/---
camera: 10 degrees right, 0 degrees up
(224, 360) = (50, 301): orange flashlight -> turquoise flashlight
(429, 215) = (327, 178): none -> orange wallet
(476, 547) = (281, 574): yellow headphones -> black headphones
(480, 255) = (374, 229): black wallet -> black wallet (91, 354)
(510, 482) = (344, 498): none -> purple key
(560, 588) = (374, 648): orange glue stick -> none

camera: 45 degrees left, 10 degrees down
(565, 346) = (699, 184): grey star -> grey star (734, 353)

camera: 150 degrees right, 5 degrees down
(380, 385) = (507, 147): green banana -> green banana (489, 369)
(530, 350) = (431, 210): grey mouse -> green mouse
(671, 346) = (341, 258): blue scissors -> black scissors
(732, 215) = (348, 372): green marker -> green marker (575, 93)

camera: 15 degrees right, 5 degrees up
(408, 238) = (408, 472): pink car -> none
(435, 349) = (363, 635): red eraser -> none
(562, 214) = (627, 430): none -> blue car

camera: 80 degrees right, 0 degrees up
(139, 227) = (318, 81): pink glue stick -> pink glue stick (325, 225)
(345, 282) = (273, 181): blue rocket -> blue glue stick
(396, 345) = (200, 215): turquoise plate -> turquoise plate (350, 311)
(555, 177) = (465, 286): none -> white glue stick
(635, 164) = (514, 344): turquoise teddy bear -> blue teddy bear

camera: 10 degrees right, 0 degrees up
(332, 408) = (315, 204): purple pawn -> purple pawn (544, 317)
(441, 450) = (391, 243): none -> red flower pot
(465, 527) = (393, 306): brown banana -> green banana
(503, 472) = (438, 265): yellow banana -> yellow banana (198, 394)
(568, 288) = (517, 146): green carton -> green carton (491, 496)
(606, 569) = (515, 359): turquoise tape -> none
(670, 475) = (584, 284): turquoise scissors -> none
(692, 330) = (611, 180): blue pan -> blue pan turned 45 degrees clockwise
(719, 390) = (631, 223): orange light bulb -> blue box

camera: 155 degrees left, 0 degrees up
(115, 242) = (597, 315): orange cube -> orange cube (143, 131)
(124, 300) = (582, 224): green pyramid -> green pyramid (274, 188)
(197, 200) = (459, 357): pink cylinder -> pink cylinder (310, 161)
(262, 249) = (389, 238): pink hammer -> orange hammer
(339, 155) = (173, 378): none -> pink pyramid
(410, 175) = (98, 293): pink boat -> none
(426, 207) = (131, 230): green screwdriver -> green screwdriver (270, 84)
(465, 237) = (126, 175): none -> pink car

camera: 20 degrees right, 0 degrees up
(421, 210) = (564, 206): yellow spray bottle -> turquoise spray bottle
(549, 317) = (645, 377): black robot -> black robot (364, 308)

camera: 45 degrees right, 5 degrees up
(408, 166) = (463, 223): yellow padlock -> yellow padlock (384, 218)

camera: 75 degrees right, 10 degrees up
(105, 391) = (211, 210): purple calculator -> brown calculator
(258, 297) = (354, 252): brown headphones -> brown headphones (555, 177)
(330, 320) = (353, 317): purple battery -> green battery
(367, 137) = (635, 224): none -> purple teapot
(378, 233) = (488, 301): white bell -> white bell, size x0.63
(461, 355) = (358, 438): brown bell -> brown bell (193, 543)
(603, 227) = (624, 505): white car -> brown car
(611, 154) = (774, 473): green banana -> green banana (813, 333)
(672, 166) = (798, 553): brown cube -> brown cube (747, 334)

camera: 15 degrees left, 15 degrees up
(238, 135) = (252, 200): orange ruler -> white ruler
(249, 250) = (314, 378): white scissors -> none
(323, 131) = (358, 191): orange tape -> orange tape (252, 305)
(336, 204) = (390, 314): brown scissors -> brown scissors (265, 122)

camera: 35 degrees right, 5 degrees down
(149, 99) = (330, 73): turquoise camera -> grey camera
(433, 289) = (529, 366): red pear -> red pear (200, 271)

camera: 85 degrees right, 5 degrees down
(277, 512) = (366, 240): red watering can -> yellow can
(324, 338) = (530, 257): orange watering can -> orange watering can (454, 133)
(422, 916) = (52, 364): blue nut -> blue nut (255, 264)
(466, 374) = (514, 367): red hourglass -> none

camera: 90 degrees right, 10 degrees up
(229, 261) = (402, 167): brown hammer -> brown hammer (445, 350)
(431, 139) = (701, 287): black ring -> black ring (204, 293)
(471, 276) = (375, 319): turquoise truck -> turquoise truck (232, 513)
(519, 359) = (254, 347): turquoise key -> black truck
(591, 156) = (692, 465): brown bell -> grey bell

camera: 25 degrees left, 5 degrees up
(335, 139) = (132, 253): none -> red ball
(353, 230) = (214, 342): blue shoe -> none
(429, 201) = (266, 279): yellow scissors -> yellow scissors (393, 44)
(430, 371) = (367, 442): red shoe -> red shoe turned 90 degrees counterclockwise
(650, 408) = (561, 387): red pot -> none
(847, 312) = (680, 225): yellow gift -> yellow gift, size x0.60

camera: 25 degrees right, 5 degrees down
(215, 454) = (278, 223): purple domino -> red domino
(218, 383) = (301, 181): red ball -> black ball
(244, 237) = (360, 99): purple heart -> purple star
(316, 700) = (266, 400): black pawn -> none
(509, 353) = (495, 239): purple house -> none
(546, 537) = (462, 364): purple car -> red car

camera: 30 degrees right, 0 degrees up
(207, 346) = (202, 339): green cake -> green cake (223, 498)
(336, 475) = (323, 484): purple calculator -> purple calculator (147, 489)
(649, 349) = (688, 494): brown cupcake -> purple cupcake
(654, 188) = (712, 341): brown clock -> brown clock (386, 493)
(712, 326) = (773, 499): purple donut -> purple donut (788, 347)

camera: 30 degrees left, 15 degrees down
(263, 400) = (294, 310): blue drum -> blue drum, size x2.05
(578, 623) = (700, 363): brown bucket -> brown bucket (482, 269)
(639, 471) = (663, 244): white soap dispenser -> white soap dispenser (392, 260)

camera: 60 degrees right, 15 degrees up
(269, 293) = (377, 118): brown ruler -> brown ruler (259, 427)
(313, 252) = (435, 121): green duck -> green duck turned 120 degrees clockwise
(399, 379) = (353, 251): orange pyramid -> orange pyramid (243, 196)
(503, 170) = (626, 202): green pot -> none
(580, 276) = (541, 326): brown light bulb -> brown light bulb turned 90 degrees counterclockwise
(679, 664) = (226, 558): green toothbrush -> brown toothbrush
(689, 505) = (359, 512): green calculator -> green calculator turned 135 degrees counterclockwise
\---
= WHAT THE TASK ASKS =
In the data above, which lines have "pyramid"? Report each of them.

= ANSWER SECTION =
(124, 300) = (582, 224): green pyramid -> green pyramid (274, 188)
(339, 155) = (173, 378): none -> pink pyramid
(399, 379) = (353, 251): orange pyramid -> orange pyramid (243, 196)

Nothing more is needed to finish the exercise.